Task material =>
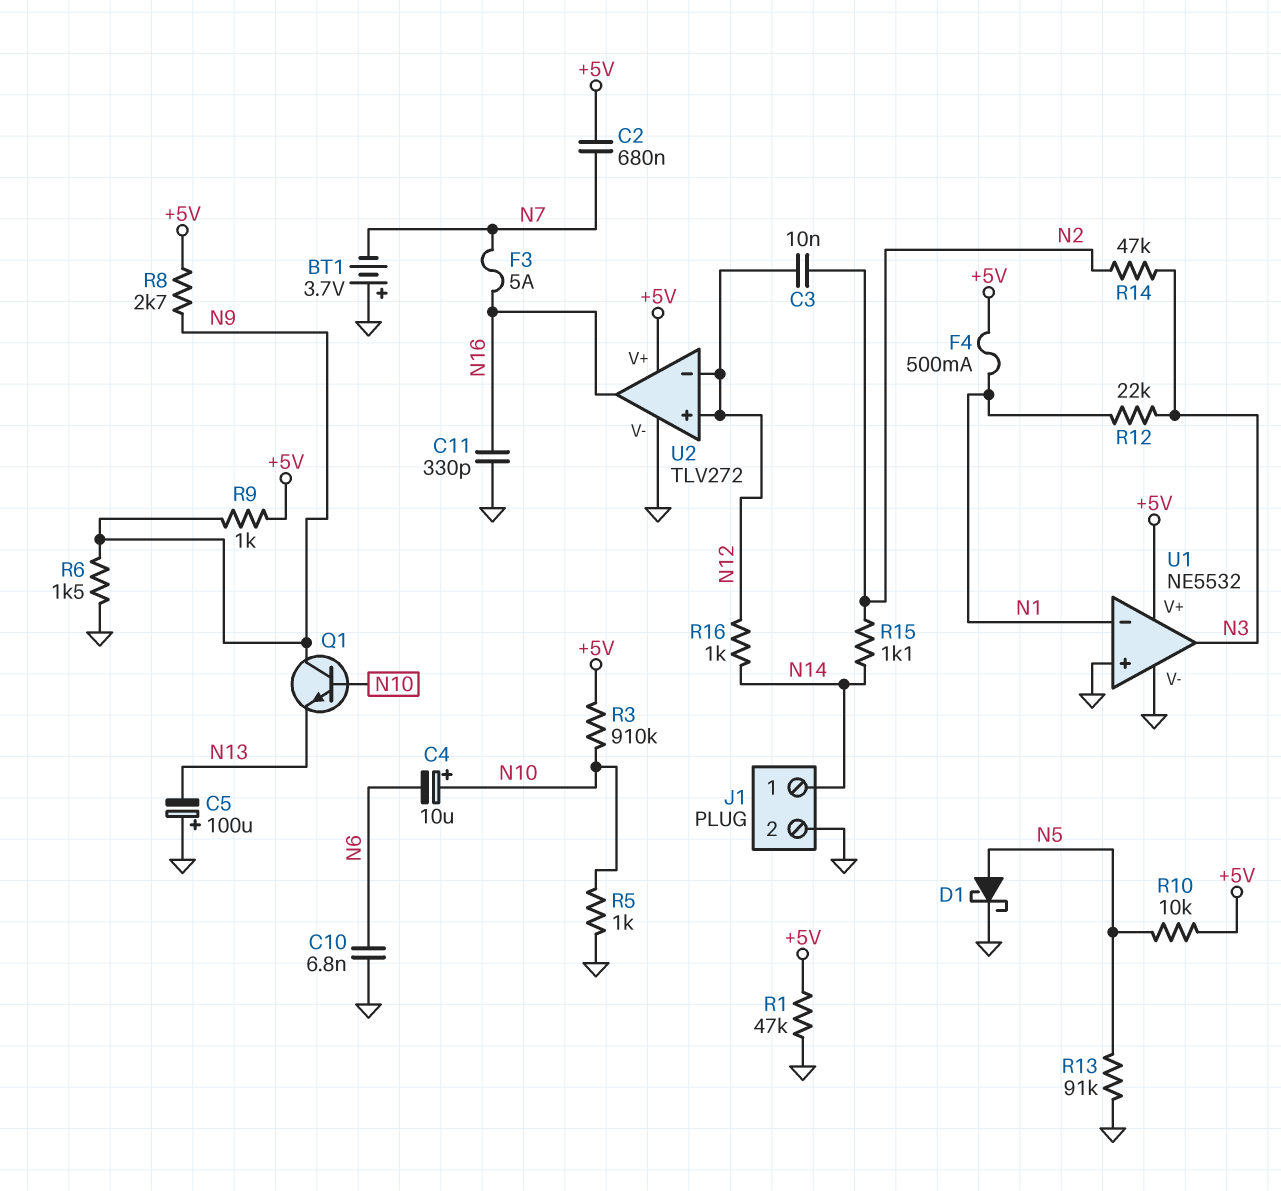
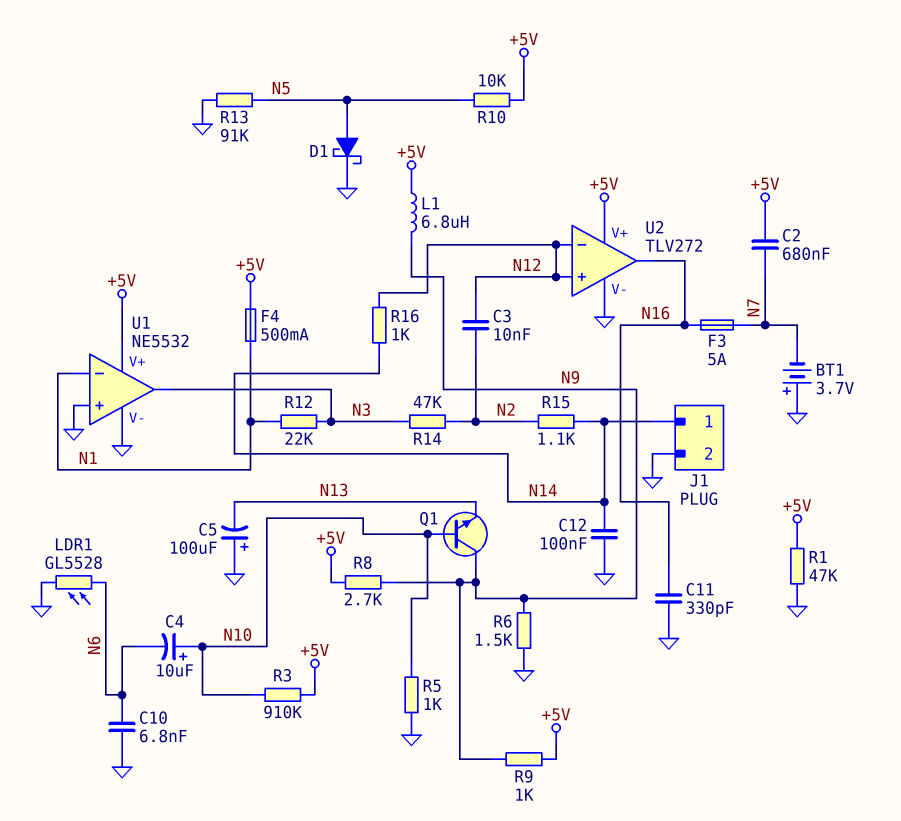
C12: none -> 100nF (GND, N14)
L1: none -> 6.8uH (+5V, N9)
LDR1: none -> GL5528 (GND, N6)

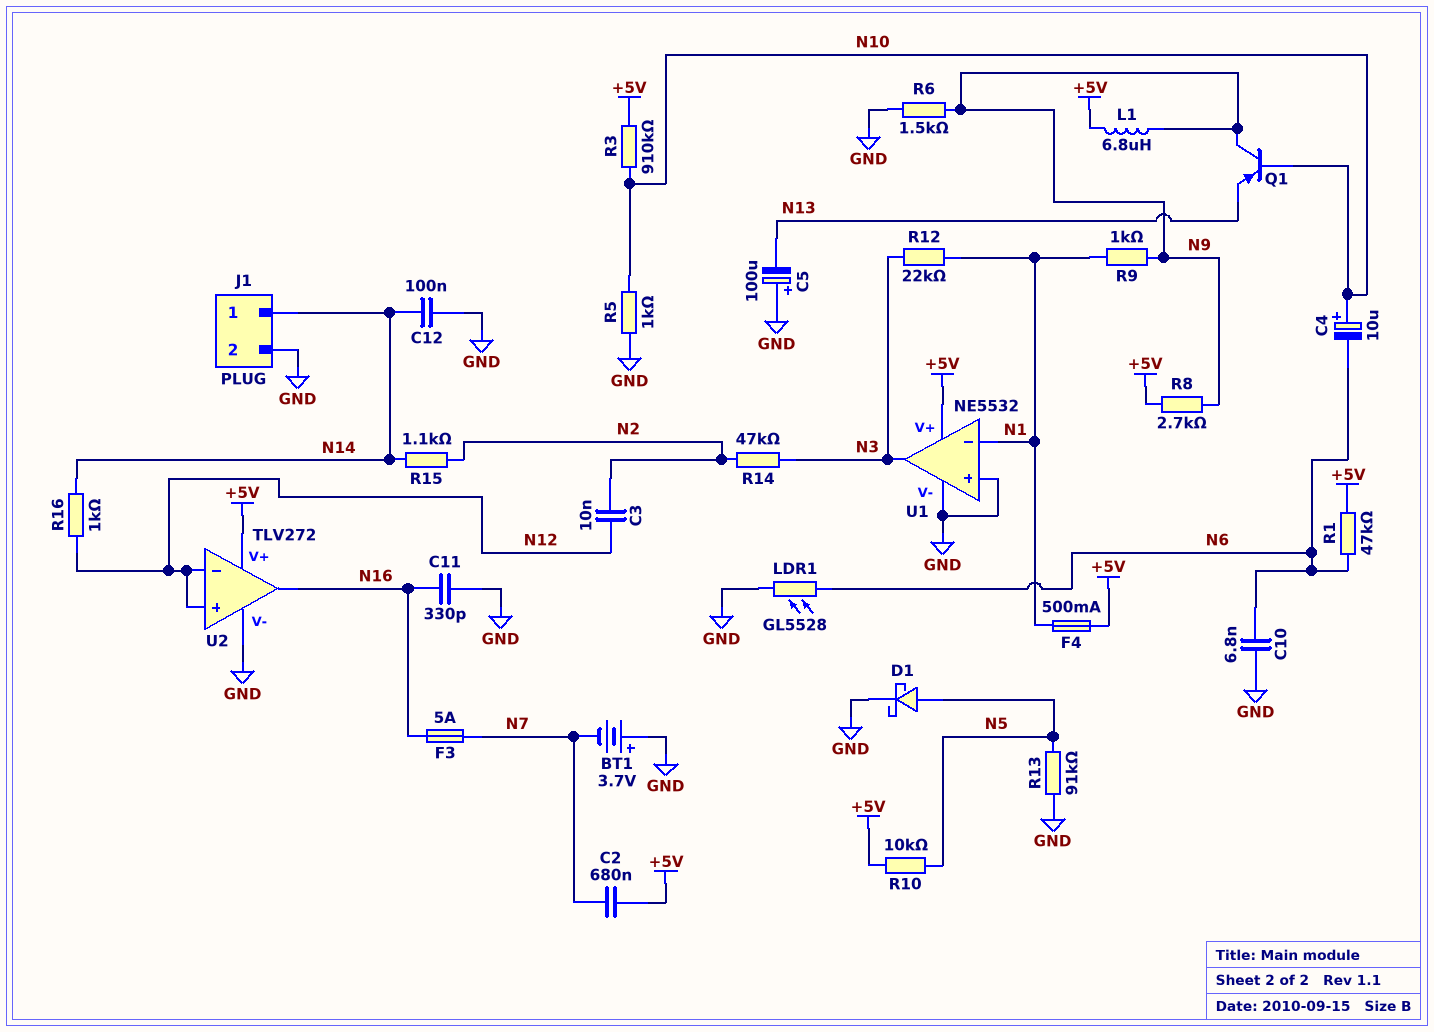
Q1: NPN (B N10, C N9, E N13) -> PNP (B N10, C N9, E N13)
R1: 47k (+5V, GND) -> 47k (+5V, N6)
R9: 1k (+5V, N9) -> 1k (N1, N9)

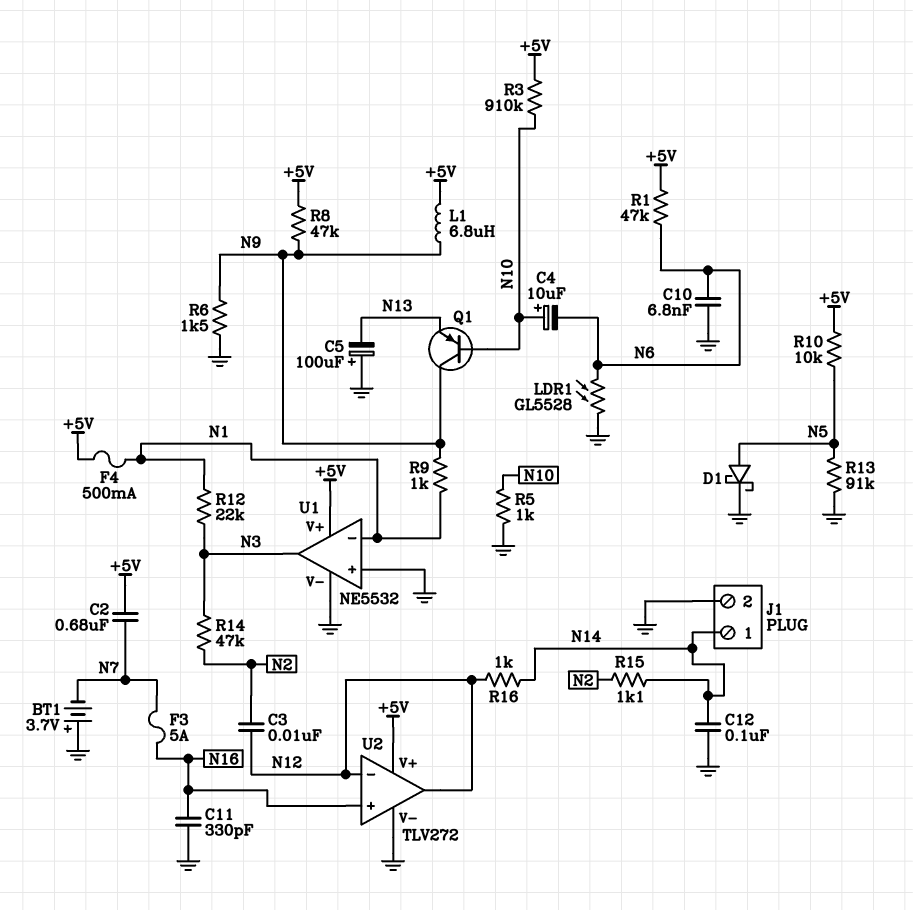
R8: 2.7k (+5V, N9) -> 47k (+5V, N9)
U2 pin in+: N12 -> N16
U2 pin out: N16 -> N12

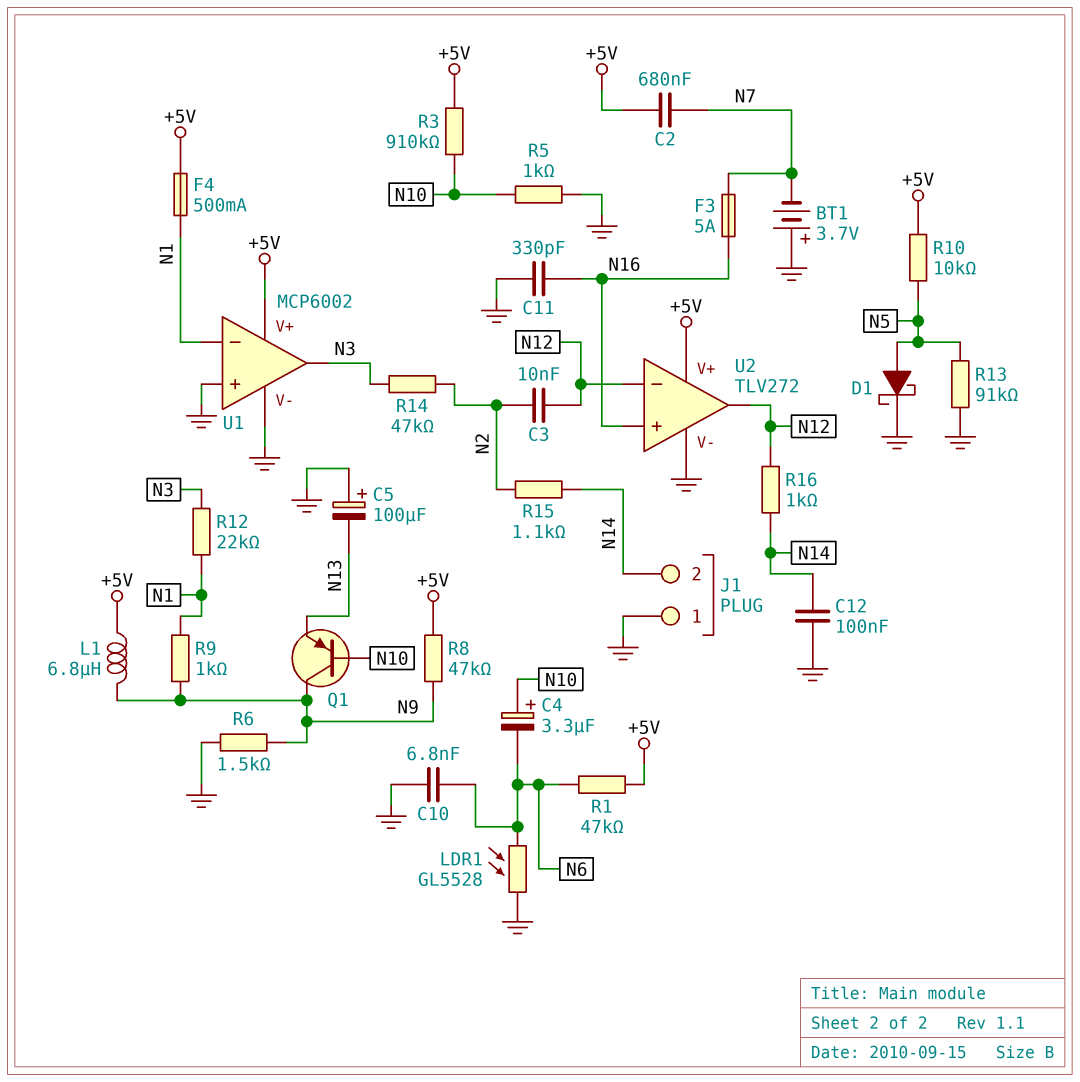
C4: 10uF (plus N10, minus N6) -> 3.3uF (plus N10, minus N6)
J1 pin 1: N14 -> GND
J1 pin 2: GND -> N14
U1: NE5532 -> MCP6002

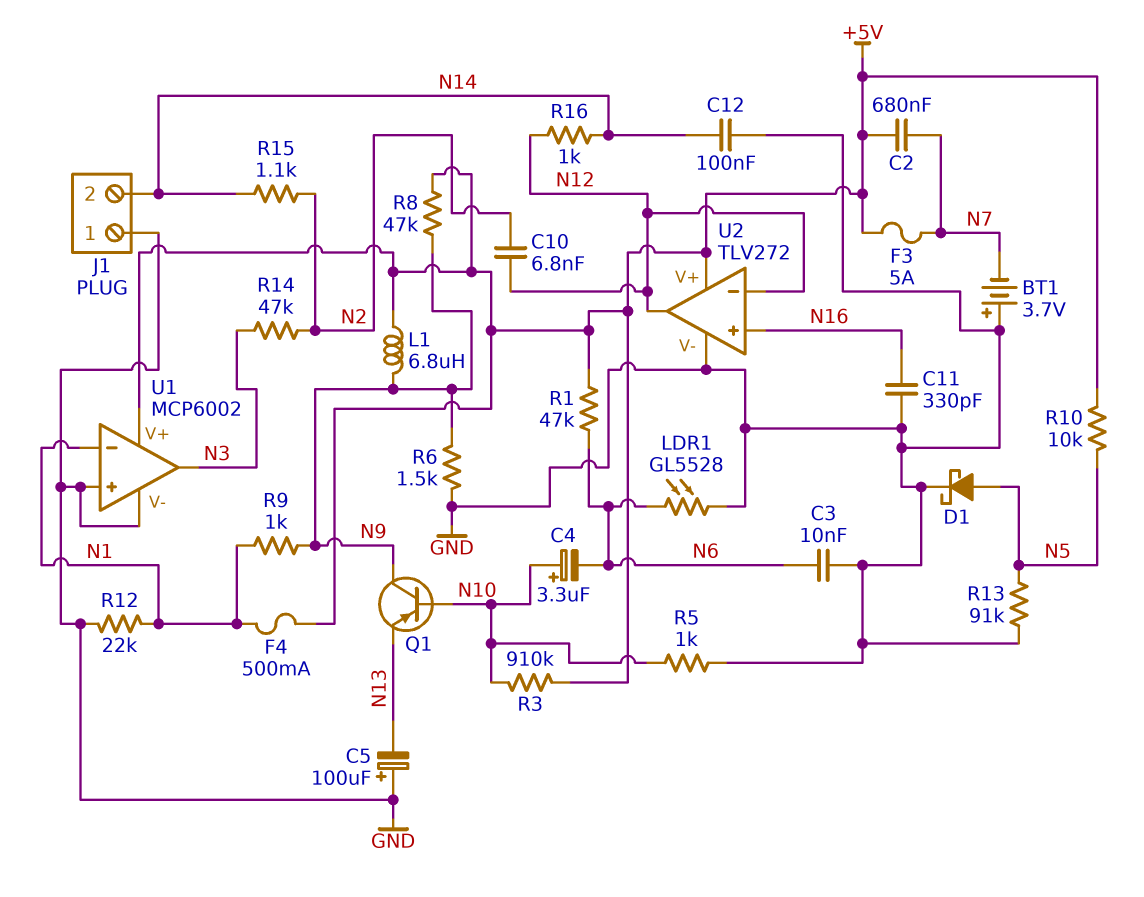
C3: 10nF (N2, N12) -> 10nF (GND, N6)
C10: 6.8nF (GND, N6) -> 6.8nF (N2, N12)
F3: 5A (N7, N16) -> 5A (+5V, N7)
R12: 22k (N1, N3) -> 22k (GND, N1)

What the task requires => Write out again the lines from the one with "R1: 47k (+5V, GND) -> 47k (+5V, N6)" through the end of the records exactly, without any of the pictures.

Finished task =>
R1: 47k (+5V, GND) -> 47k (+5V, N6)
R9: 1k (+5V, N9) -> 1k (N1, N9)

R8: 2.7k (+5V, N9) -> 47k (+5V, N9)
U2 pin in+: N12 -> N16
U2 pin out: N16 -> N12

C4: 10uF (plus N10, minus N6) -> 3.3uF (plus N10, minus N6)
J1 pin 1: N14 -> GND
J1 pin 2: GND -> N14
U1: NE5532 -> MCP6002

C3: 10nF (N2, N12) -> 10nF (GND, N6)
C10: 6.8nF (GND, N6) -> 6.8nF (N2, N12)
F3: 5A (N7, N16) -> 5A (+5V, N7)
R12: 22k (N1, N3) -> 22k (GND, N1)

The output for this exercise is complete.